- Information supplied:
★ ★ ★ ★ ★ ★ ★

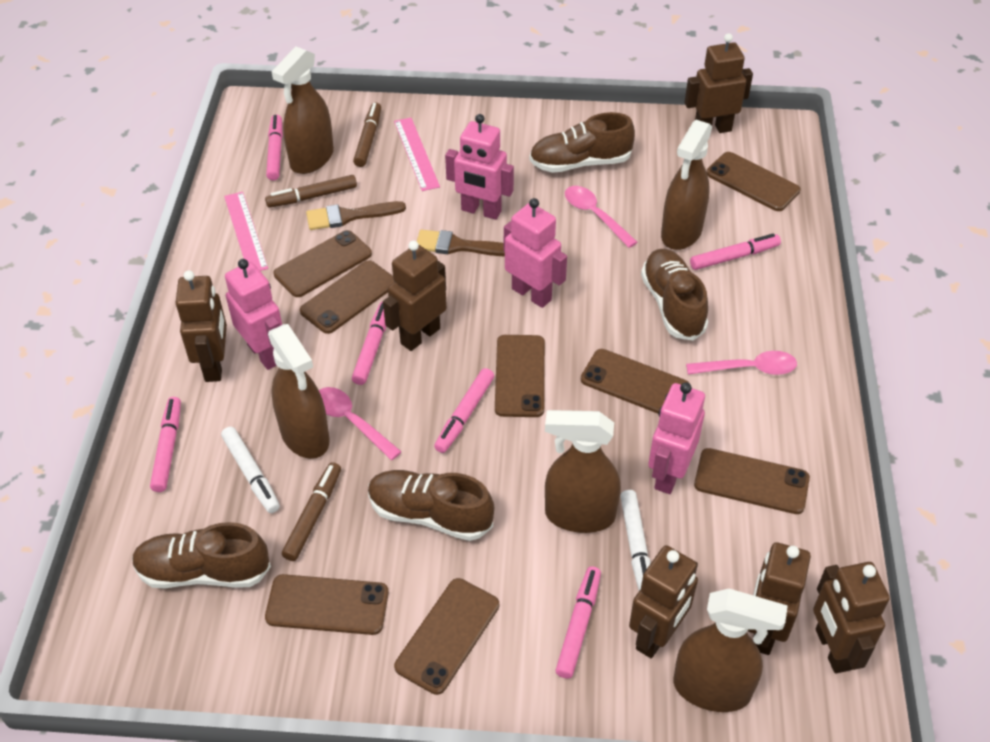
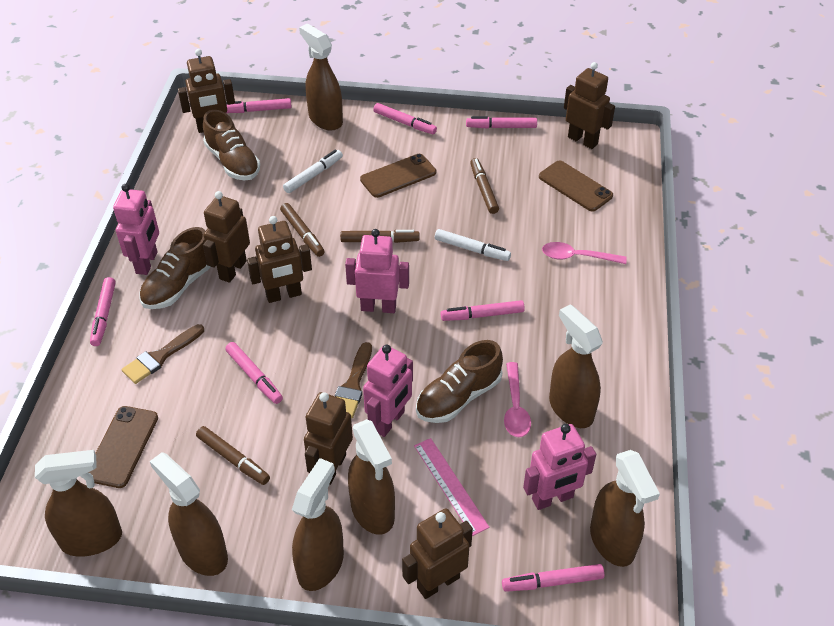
brown marker: 3 -> 4
brown phone: 8 -> 3
brown shoe: 4 -> 3
brown spray bottle: 5 -> 7
pink marker: 6 -> 7
pink ruler: 2 -> 1
pink spoon: 3 -> 2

★ ★ ★ ★ ★ ★ ★

- Problem to solve:
Begin with the line holding "brown phone: 8 -> 3" and end with the last line of the material. Write out those lines exactly, and only those.

- Response:
brown phone: 8 -> 3
brown shoe: 4 -> 3
brown spray bottle: 5 -> 7
pink marker: 6 -> 7
pink ruler: 2 -> 1
pink spoon: 3 -> 2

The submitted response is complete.